- _Task instructions_:
Once the pictures are set aside, transcribe each line of the data exactly.

- _Source records_:
☆ ☆ ☆ ☆ ☆ ☆ ☆

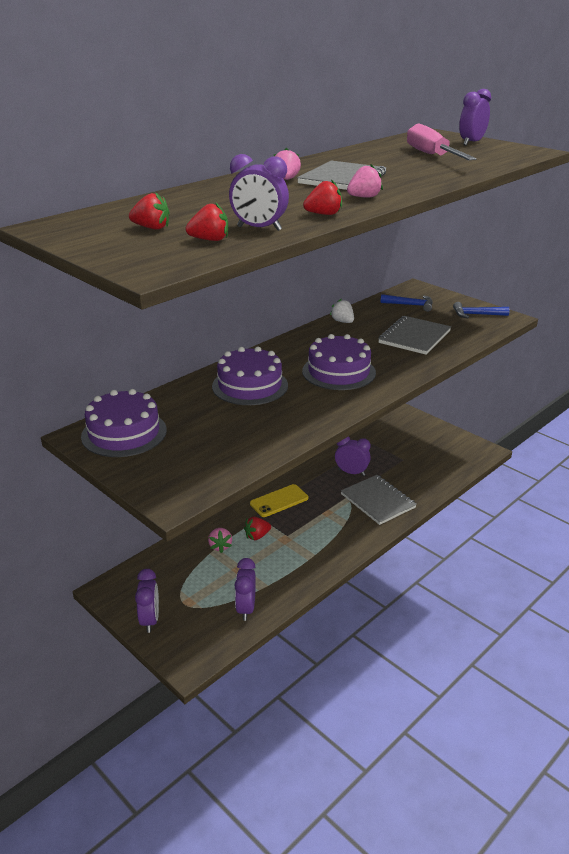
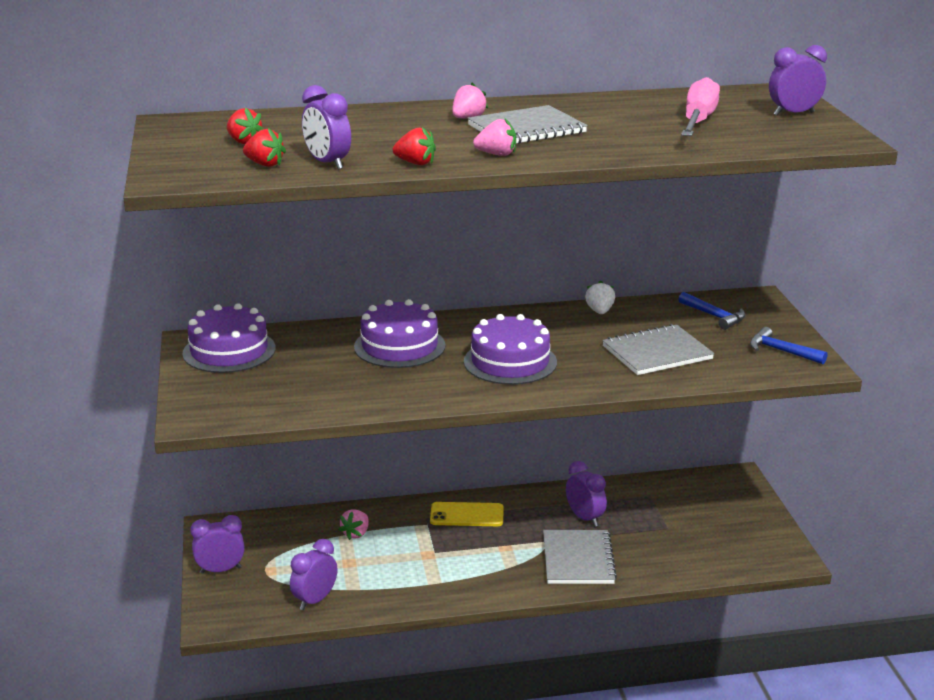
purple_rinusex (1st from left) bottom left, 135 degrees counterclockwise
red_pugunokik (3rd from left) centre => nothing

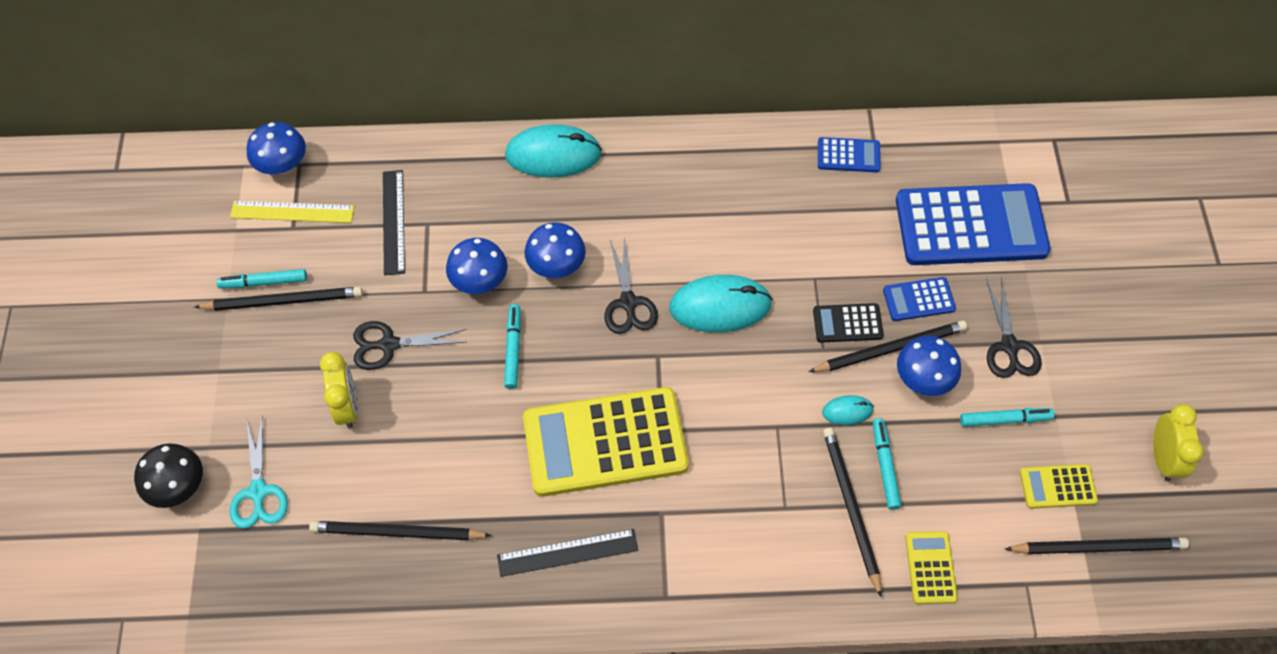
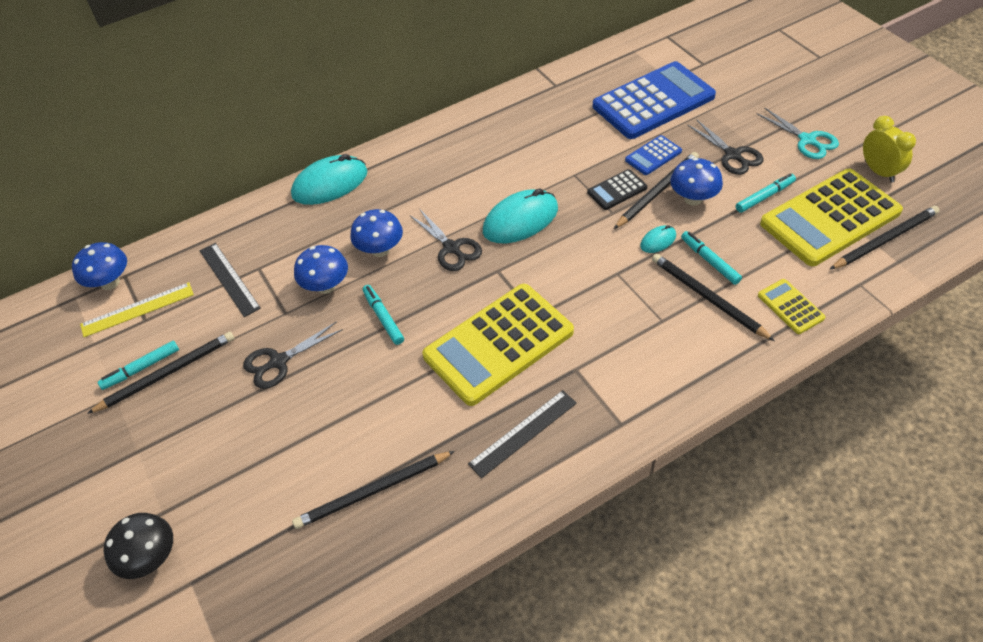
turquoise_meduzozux bottom left => turquoise_meduzozux top right, move
yellow_rinusex (1st from left) middle left => nothing
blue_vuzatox (1st from left) top centre => nothing
yellow_vuzatox (3rd from left) bottom right => yellow_vuzatox (3rd from left) middle right, x2.23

☆ ☆ ☆ ☆ ☆ ☆ ☆

- _Answer_:
purple_rinusex (1st from left) bottom left, 135 degrees counterclockwise
red_pugunokik (3rd from left) centre => nothing

turquoise_meduzozux bottom left => turquoise_meduzozux top right, move
yellow_rinusex (1st from left) middle left => nothing
blue_vuzatox (1st from left) top centre => nothing
yellow_vuzatox (3rd from left) bottom right => yellow_vuzatox (3rd from left) middle right, x2.23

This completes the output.